----- Task input

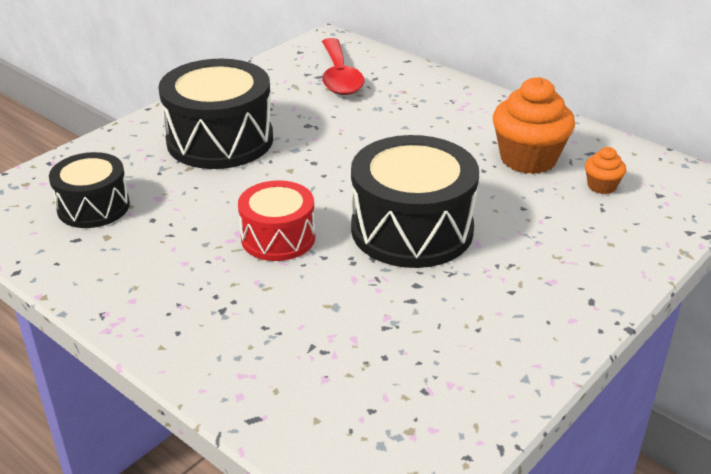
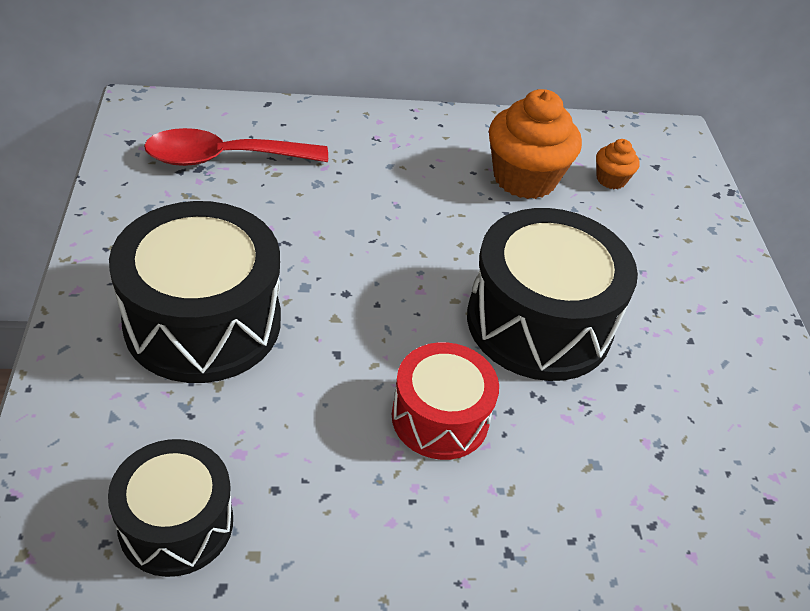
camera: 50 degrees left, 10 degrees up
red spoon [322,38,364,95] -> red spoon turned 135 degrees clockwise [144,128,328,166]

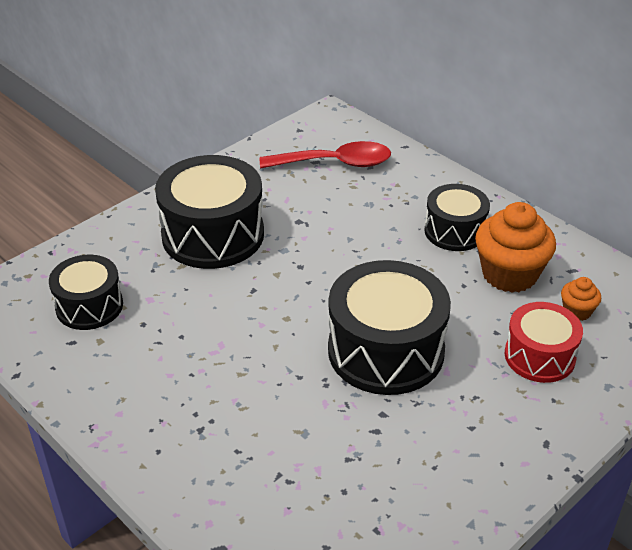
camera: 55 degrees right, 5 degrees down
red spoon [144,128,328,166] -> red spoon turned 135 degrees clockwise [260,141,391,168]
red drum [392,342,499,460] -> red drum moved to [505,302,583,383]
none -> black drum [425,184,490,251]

----------
----- Task input

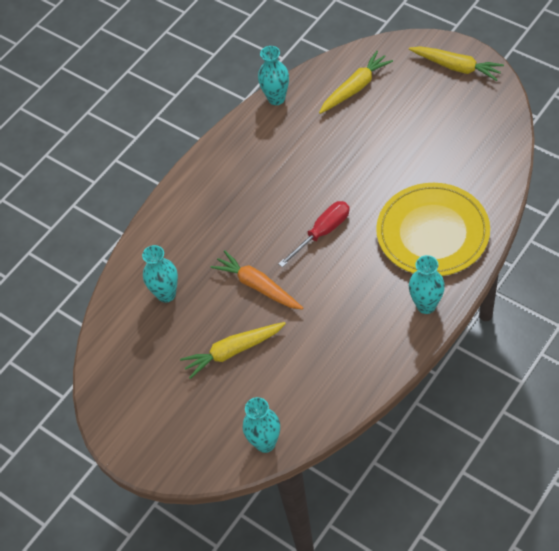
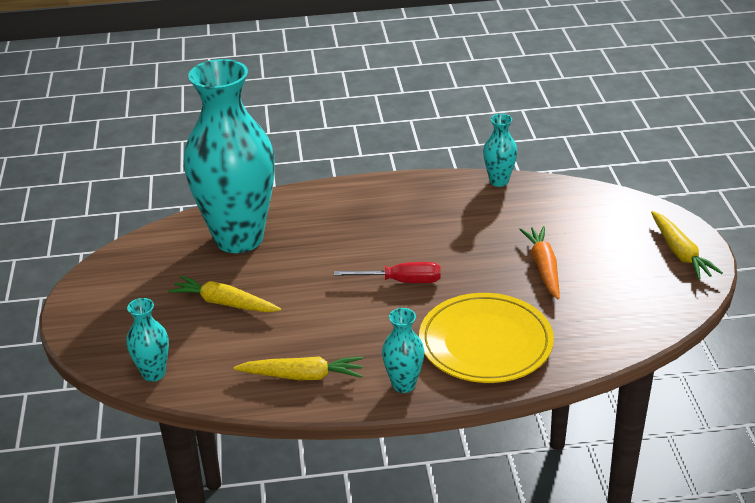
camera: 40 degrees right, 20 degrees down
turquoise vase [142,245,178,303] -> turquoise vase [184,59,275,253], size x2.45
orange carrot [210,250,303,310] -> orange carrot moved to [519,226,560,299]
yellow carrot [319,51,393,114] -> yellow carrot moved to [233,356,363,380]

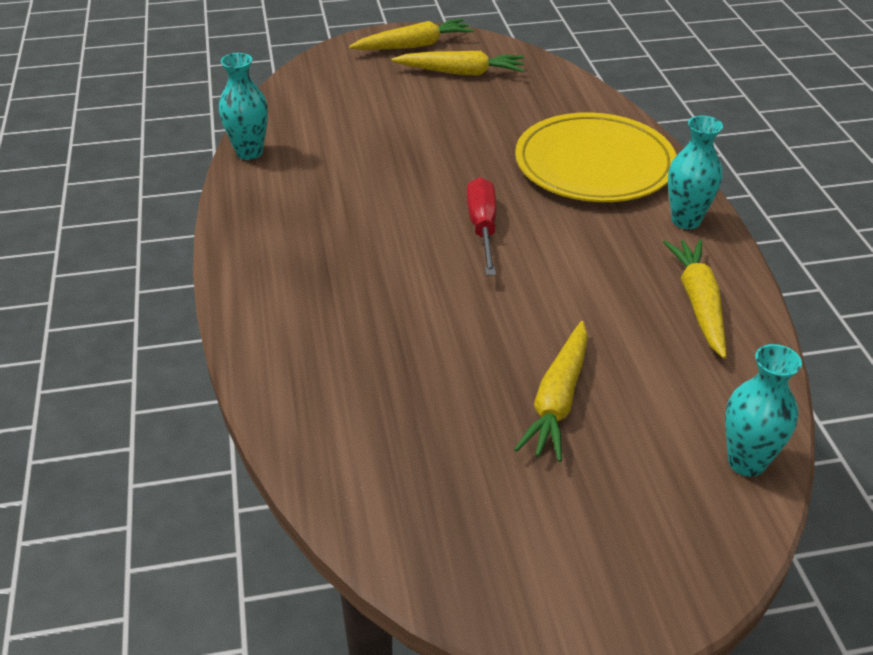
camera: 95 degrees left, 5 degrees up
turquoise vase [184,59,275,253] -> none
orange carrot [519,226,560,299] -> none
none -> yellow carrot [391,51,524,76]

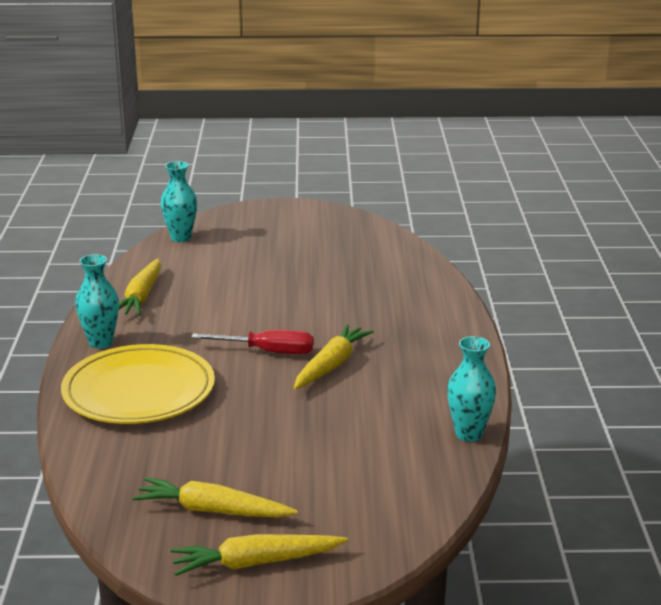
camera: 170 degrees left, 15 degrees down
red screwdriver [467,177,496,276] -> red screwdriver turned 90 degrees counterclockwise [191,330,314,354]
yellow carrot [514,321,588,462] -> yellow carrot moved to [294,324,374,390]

----------

=== Problem requirements ===
From the records above, copy only the lines running from the line containing "camera: 50 degrees left, 10 degrees up" to the line containing "none -> black drum [425,184,490,251]", both ends included. Leave the pictures out.

=== Finished task ===
camera: 50 degrees left, 10 degrees up
red spoon [322,38,364,95] -> red spoon turned 135 degrees clockwise [144,128,328,166]

camera: 55 degrees right, 5 degrees down
red spoon [144,128,328,166] -> red spoon turned 135 degrees clockwise [260,141,391,168]
red drum [392,342,499,460] -> red drum moved to [505,302,583,383]
none -> black drum [425,184,490,251]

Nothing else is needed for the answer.